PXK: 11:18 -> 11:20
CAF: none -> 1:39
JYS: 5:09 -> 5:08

-------

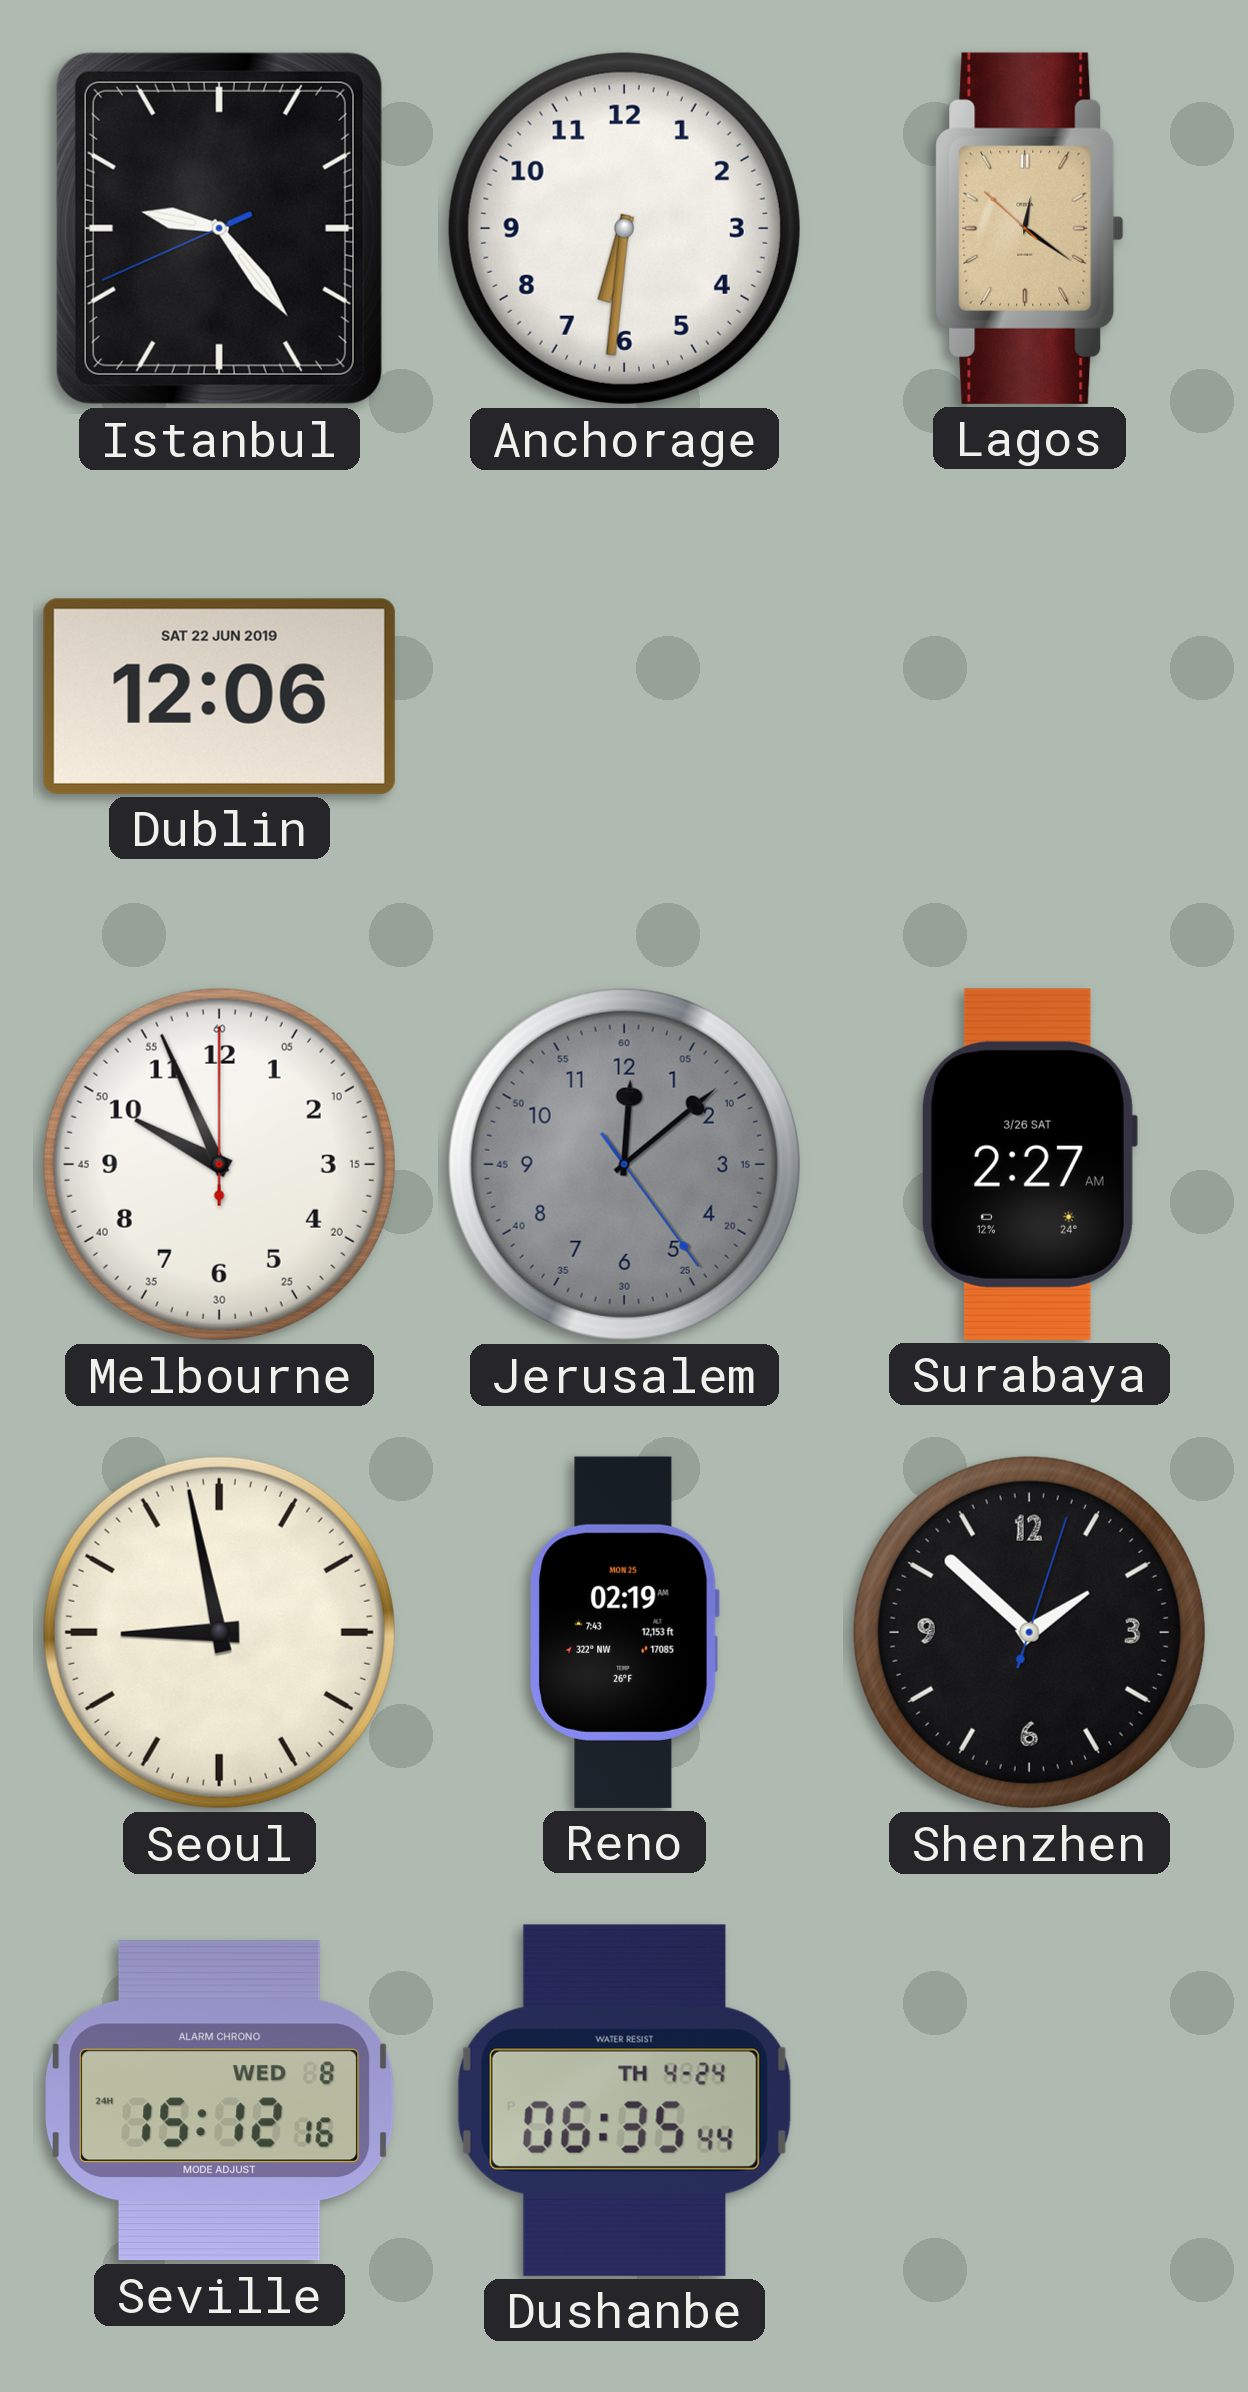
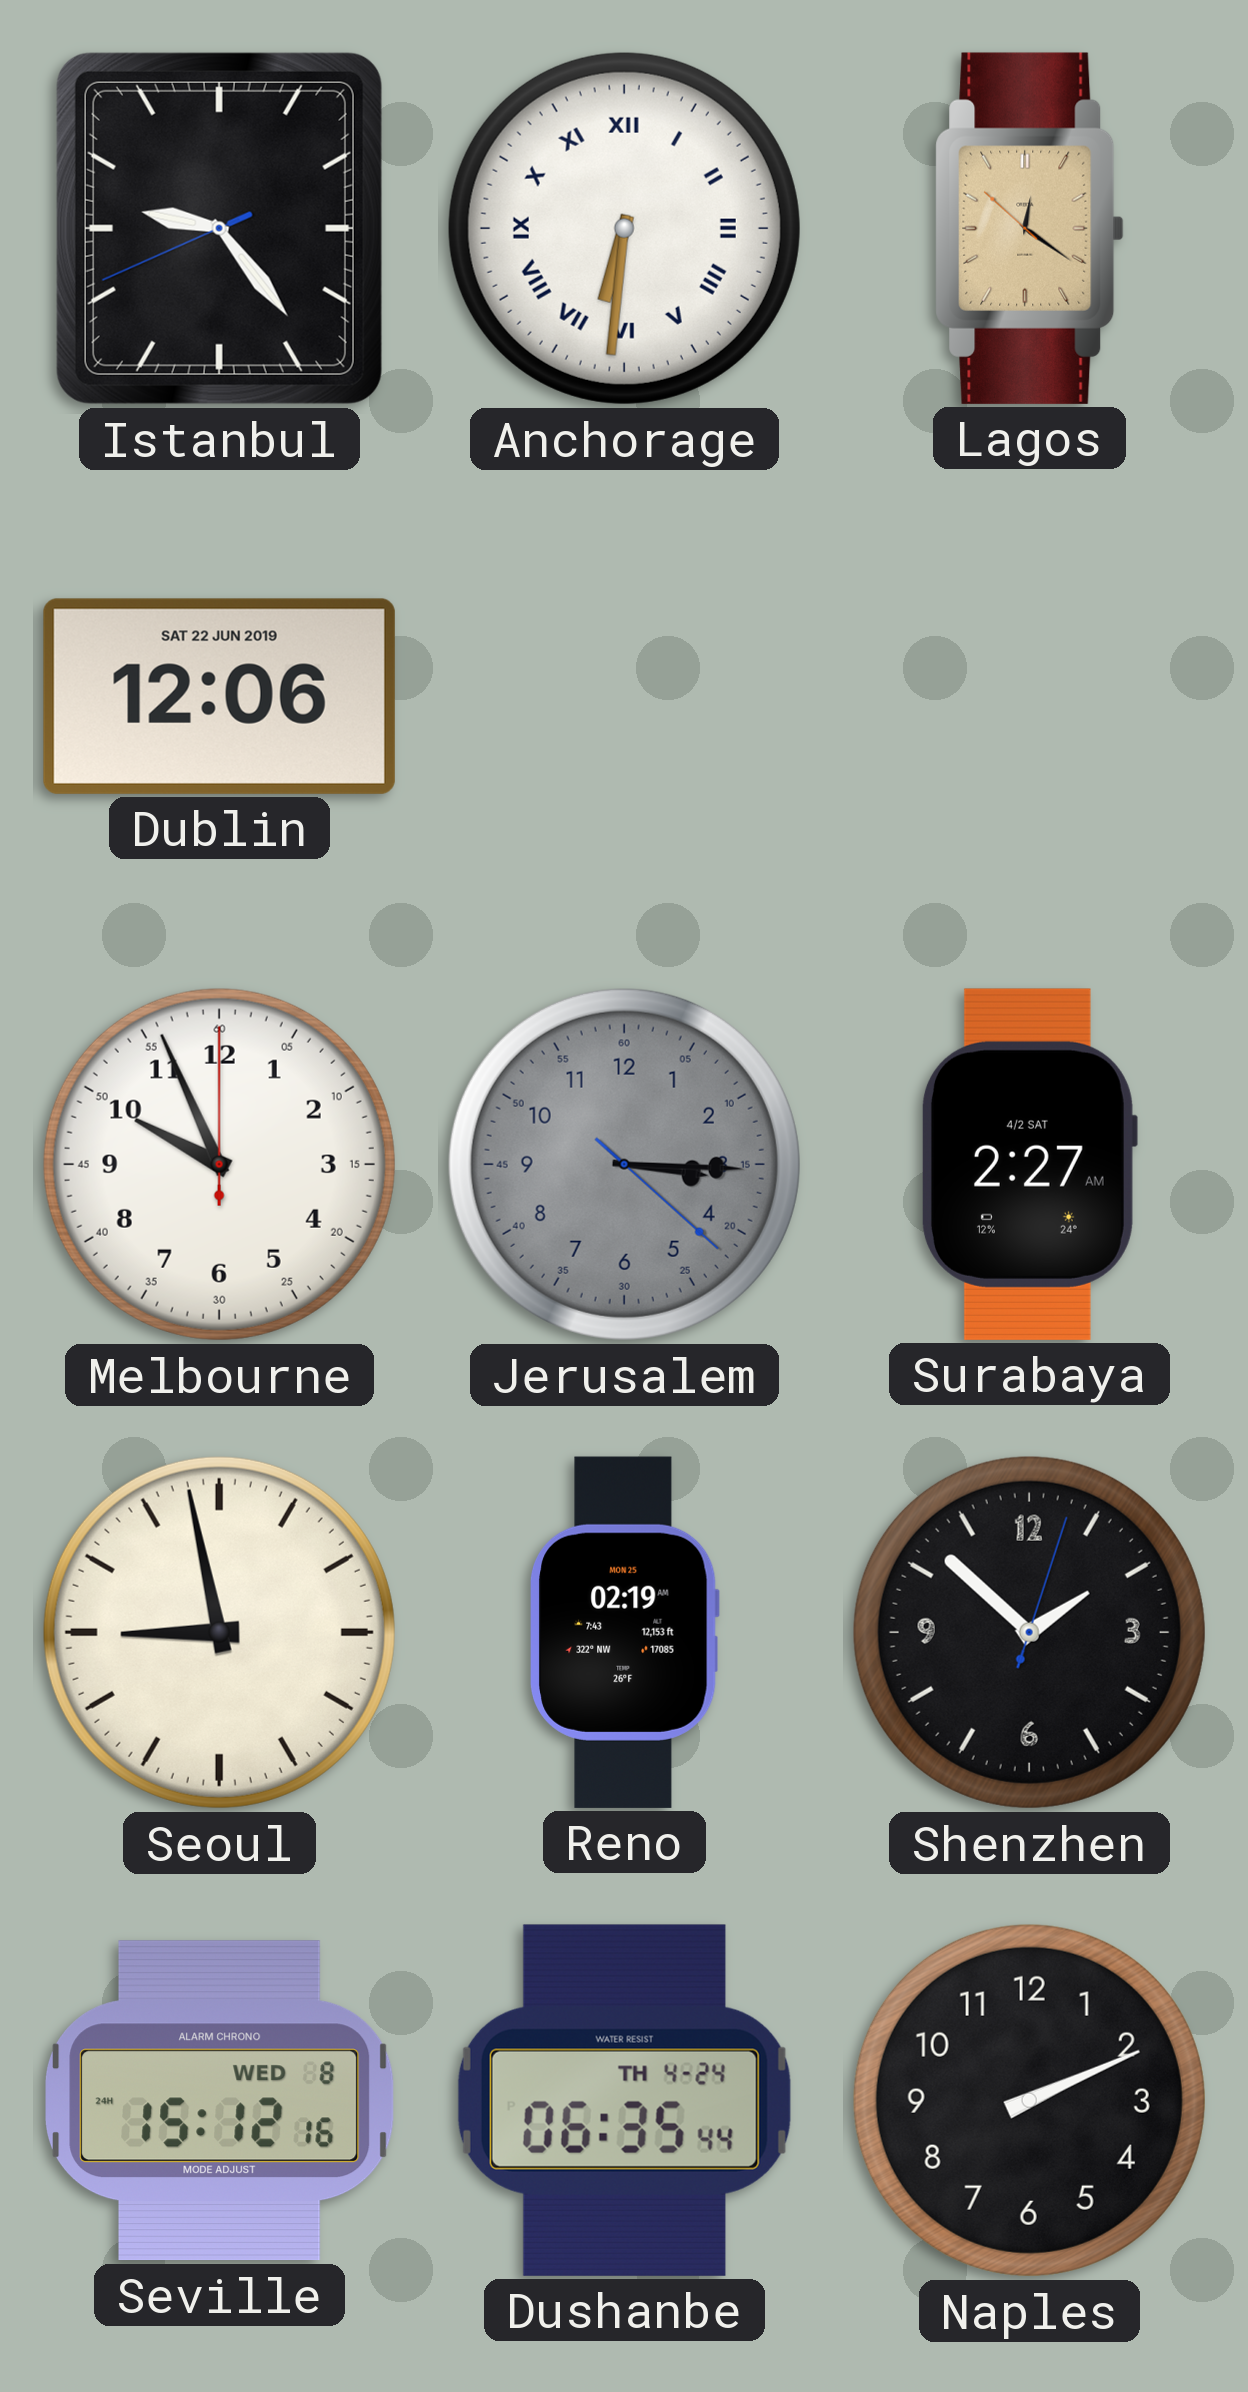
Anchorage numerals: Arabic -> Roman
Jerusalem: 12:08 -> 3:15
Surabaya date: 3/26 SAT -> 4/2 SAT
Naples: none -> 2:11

-------

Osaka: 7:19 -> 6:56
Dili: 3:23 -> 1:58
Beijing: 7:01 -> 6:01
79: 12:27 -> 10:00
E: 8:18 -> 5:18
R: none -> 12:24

-------

Copy the lines starting with the one containing "Osaka: 7:19 -> 6:56" and going on through the one containing "R: none -> 12:24", swapping "Beijing" for "Shanghai" and leaving everything else as it is.

=== EXERCISE OUTPUT ===
Osaka: 7:19 -> 6:56
Dili: 3:23 -> 1:58
Shanghai: 7:01 -> 6:01
79: 12:27 -> 10:00
E: 8:18 -> 5:18
R: none -> 12:24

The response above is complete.